WORK TO BE COMPLETED: Could you return the lines below exactly, from the first line up to and including the line that holds "D2: LED green (A IN, K BR_R) -> none"?

(Revision tracking records)
____
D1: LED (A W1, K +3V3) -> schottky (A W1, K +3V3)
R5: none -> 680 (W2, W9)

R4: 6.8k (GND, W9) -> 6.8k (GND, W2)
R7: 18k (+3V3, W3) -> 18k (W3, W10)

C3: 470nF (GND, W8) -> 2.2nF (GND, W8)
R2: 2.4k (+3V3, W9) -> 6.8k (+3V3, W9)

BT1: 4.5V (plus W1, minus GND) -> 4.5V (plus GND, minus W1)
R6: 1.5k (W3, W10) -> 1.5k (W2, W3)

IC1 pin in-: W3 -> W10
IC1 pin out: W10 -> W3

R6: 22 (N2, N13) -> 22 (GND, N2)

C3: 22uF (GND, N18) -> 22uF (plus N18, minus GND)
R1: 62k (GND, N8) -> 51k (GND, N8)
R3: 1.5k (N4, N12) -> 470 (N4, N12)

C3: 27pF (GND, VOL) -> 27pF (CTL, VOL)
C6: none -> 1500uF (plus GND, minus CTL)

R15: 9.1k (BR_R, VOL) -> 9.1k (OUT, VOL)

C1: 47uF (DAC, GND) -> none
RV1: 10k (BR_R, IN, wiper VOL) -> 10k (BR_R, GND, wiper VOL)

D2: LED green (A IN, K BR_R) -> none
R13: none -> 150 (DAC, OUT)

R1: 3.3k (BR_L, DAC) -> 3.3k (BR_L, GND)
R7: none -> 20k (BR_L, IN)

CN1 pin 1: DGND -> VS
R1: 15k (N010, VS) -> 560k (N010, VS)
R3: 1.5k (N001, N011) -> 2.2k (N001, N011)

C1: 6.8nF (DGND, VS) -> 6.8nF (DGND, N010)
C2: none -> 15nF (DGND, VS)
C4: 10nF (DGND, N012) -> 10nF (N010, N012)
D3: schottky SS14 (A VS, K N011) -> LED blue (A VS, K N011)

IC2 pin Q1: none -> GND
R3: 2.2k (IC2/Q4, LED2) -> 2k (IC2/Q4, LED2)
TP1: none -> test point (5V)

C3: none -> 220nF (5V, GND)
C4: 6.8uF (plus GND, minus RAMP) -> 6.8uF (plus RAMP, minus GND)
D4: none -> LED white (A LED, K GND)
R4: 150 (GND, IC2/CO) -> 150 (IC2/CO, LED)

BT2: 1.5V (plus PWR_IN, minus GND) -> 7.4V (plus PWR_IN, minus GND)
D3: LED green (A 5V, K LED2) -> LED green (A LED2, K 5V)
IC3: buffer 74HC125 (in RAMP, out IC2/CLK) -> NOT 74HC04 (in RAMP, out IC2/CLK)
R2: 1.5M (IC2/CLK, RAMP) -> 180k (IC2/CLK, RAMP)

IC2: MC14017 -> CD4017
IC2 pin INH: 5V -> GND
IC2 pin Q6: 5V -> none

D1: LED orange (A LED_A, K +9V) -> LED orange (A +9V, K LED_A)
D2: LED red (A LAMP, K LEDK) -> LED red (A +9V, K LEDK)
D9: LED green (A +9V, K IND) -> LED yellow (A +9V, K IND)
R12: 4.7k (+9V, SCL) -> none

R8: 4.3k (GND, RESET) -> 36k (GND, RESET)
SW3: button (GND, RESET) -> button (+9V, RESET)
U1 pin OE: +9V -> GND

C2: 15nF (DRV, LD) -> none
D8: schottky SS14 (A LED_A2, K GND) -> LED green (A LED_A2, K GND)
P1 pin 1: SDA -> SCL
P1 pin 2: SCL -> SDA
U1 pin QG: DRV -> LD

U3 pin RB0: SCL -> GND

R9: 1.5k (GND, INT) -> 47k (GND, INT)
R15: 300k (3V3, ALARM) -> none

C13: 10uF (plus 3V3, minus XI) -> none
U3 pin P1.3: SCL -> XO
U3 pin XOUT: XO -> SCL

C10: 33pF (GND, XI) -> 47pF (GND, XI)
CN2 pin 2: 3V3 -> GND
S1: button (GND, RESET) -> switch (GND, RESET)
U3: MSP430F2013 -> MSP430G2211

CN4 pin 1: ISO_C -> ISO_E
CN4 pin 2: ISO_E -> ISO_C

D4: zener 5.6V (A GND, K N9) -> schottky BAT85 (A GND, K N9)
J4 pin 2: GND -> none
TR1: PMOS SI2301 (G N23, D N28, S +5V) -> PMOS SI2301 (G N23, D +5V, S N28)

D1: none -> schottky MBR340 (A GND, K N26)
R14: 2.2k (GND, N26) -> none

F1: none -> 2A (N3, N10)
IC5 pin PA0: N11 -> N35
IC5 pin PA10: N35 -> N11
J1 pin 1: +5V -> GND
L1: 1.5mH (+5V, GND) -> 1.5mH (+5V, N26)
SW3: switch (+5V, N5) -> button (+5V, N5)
____
YOUR SOLUTION:
D1: LED (A W1, K +3V3) -> schottky (A W1, K +3V3)
R5: none -> 680 (W2, W9)

R4: 6.8k (GND, W9) -> 6.8k (GND, W2)
R7: 18k (+3V3, W3) -> 18k (W3, W10)

C3: 470nF (GND, W8) -> 2.2nF (GND, W8)
R2: 2.4k (+3V3, W9) -> 6.8k (+3V3, W9)

BT1: 4.5V (plus W1, minus GND) -> 4.5V (plus GND, minus W1)
R6: 1.5k (W3, W10) -> 1.5k (W2, W3)

IC1 pin in-: W3 -> W10
IC1 pin out: W10 -> W3

R6: 22 (N2, N13) -> 22 (GND, N2)

C3: 22uF (GND, N18) -> 22uF (plus N18, minus GND)
R1: 62k (GND, N8) -> 51k (GND, N8)
R3: 1.5k (N4, N12) -> 470 (N4, N12)

C3: 27pF (GND, VOL) -> 27pF (CTL, VOL)
C6: none -> 1500uF (plus GND, minus CTL)

R15: 9.1k (BR_R, VOL) -> 9.1k (OUT, VOL)

C1: 47uF (DAC, GND) -> none
RV1: 10k (BR_R, IN, wiper VOL) -> 10k (BR_R, GND, wiper VOL)

D2: LED green (A IN, K BR_R) -> none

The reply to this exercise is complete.